Records from a data source
= = = = = = =
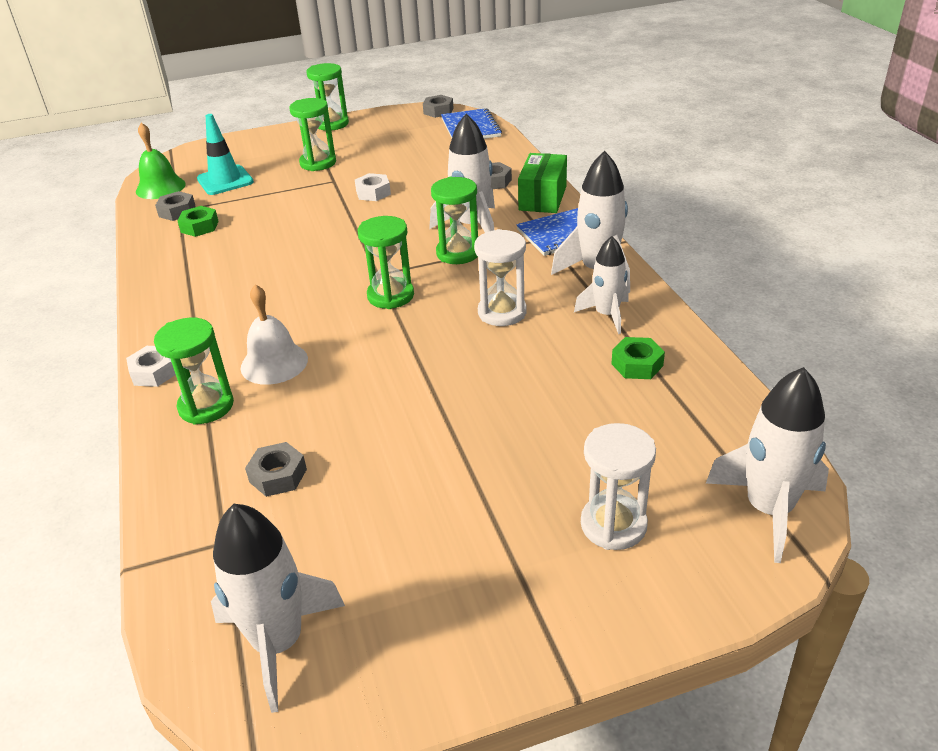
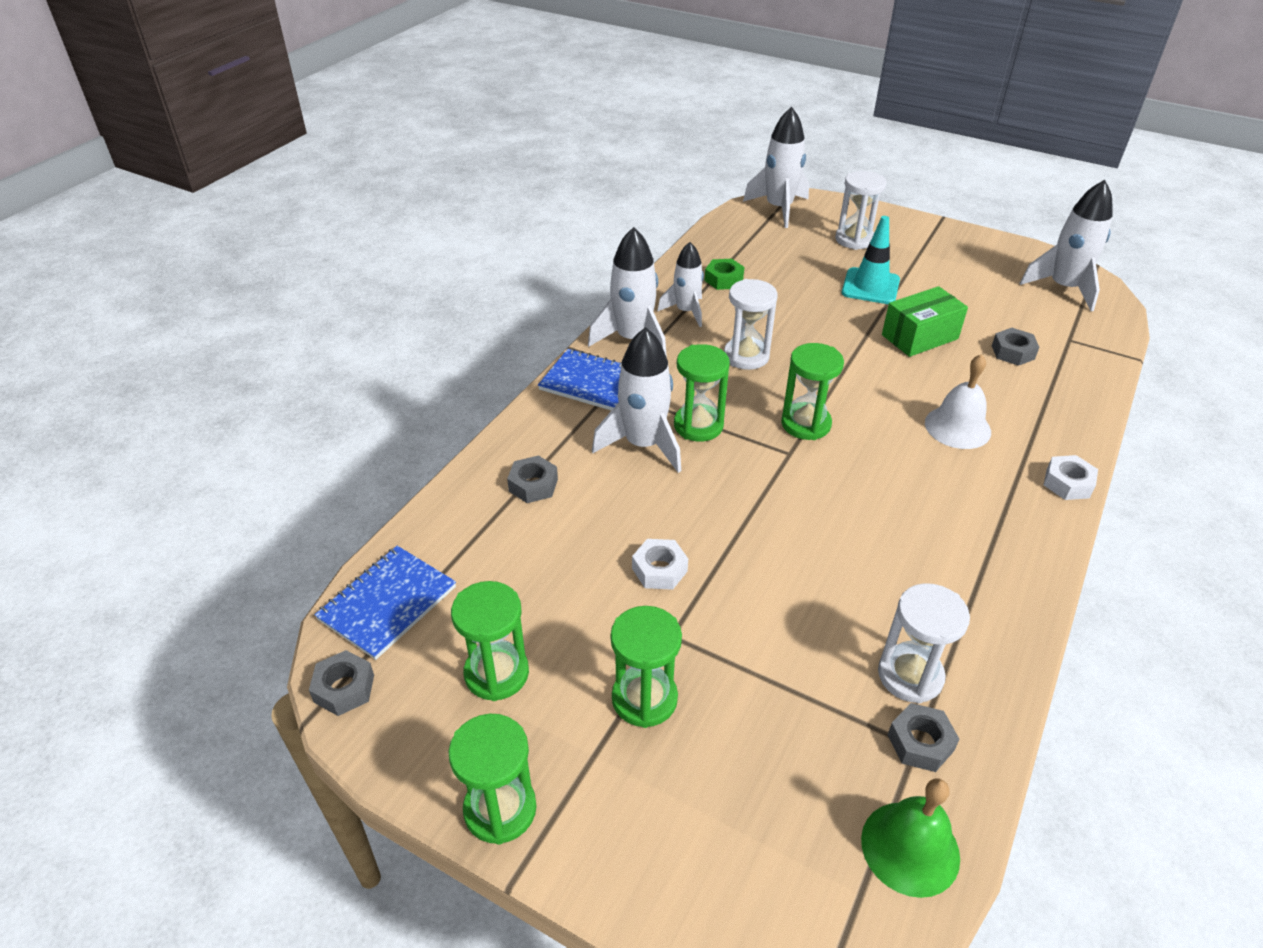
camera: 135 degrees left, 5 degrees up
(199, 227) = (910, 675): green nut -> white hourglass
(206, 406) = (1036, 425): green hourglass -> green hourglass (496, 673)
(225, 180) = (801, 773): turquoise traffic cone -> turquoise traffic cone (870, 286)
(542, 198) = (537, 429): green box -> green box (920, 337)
= = = = = = =
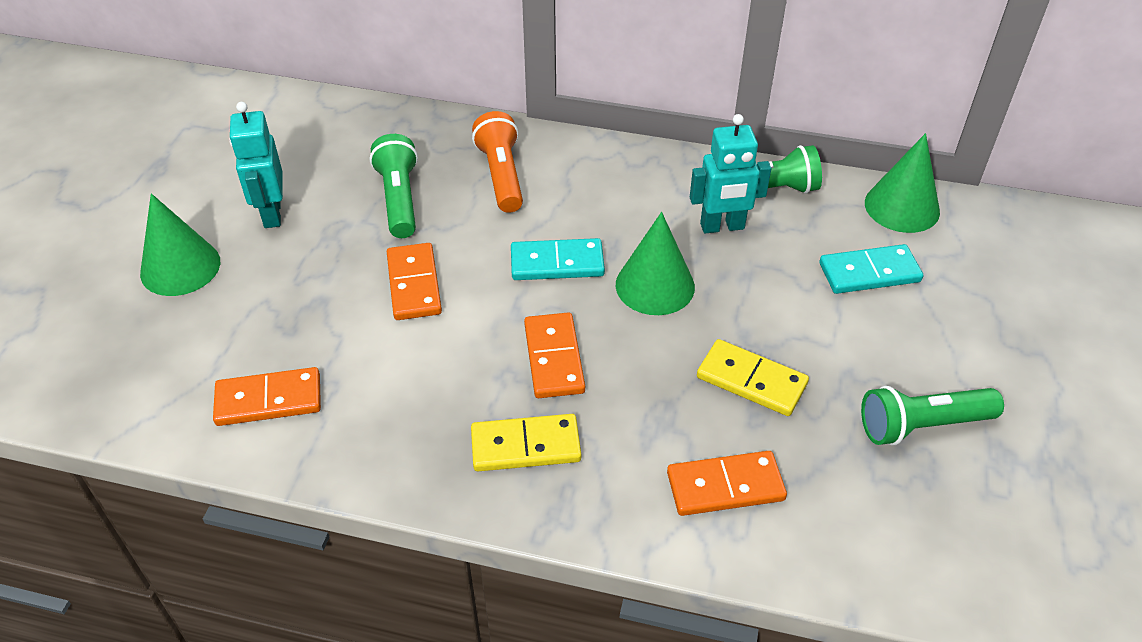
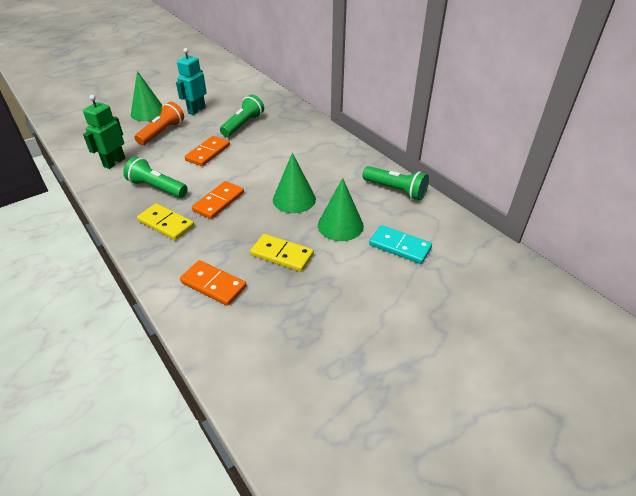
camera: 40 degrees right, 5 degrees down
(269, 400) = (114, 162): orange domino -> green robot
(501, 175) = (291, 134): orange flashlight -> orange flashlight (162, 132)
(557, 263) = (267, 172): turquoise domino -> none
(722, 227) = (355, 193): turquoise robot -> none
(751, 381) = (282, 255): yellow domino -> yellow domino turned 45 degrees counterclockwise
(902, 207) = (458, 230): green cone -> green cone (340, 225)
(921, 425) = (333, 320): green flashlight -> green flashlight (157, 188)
= = = = = = =
Requirement: Please copy the lines in the records above between the one holding "(501, 175) = (291, 134): orange" and the one holding "(921, 425) = (333, 320): green", inclusive, exactly and with no other line.

Answer box:
(501, 175) = (291, 134): orange flashlight -> orange flashlight (162, 132)
(557, 263) = (267, 172): turquoise domino -> none
(722, 227) = (355, 193): turquoise robot -> none
(751, 381) = (282, 255): yellow domino -> yellow domino turned 45 degrees counterclockwise
(902, 207) = (458, 230): green cone -> green cone (340, 225)
(921, 425) = (333, 320): green flashlight -> green flashlight (157, 188)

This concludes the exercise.